- **WHAT THIS TASK INVOLVES**: In the listing below, a line holding "C104: 100pF (AGND, XO) -> 100pF (+9V, XO)" and a line holding "U101: 74HC595 -> 74HCT595" mark the range. Retype both exactly, with all lines between them.

- **SUPPLIED RECORDS**:

____

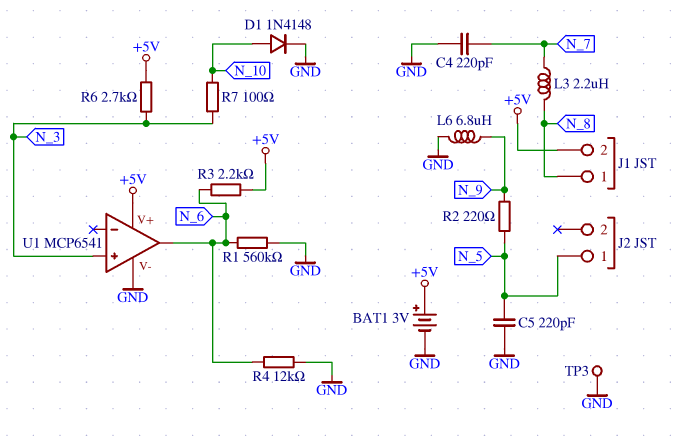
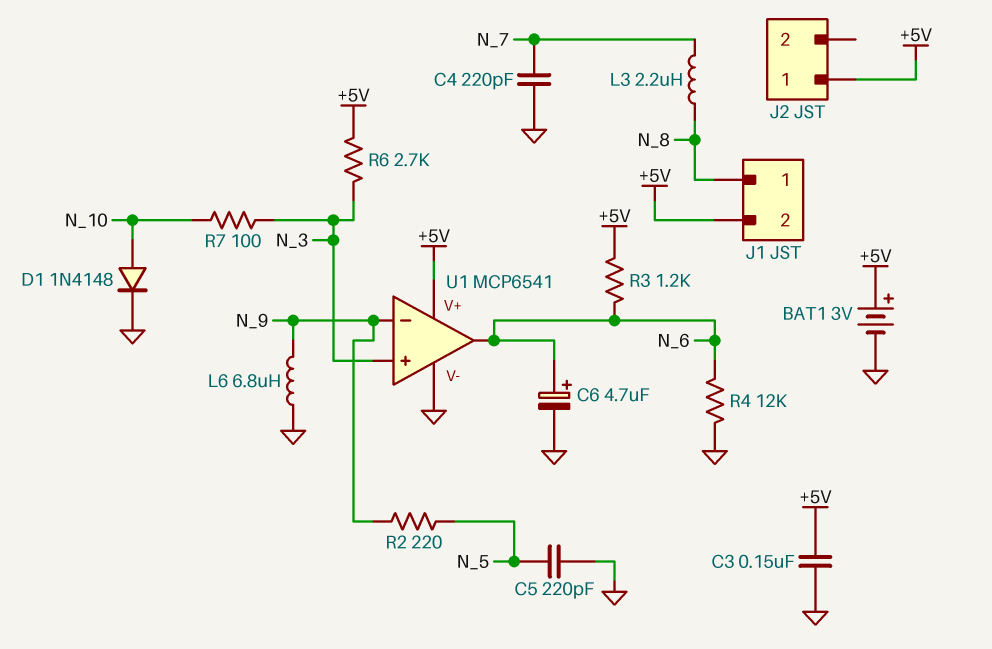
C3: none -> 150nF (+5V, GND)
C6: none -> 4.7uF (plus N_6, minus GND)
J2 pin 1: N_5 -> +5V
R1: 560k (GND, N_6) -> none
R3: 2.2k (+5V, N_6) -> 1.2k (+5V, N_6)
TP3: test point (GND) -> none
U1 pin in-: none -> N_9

____

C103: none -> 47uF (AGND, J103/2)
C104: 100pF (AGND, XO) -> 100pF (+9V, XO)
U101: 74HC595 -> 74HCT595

____

- **RESPONSE BELOW**:
C104: 100pF (AGND, XO) -> 100pF (+9V, XO)
U101: 74HC595 -> 74HCT595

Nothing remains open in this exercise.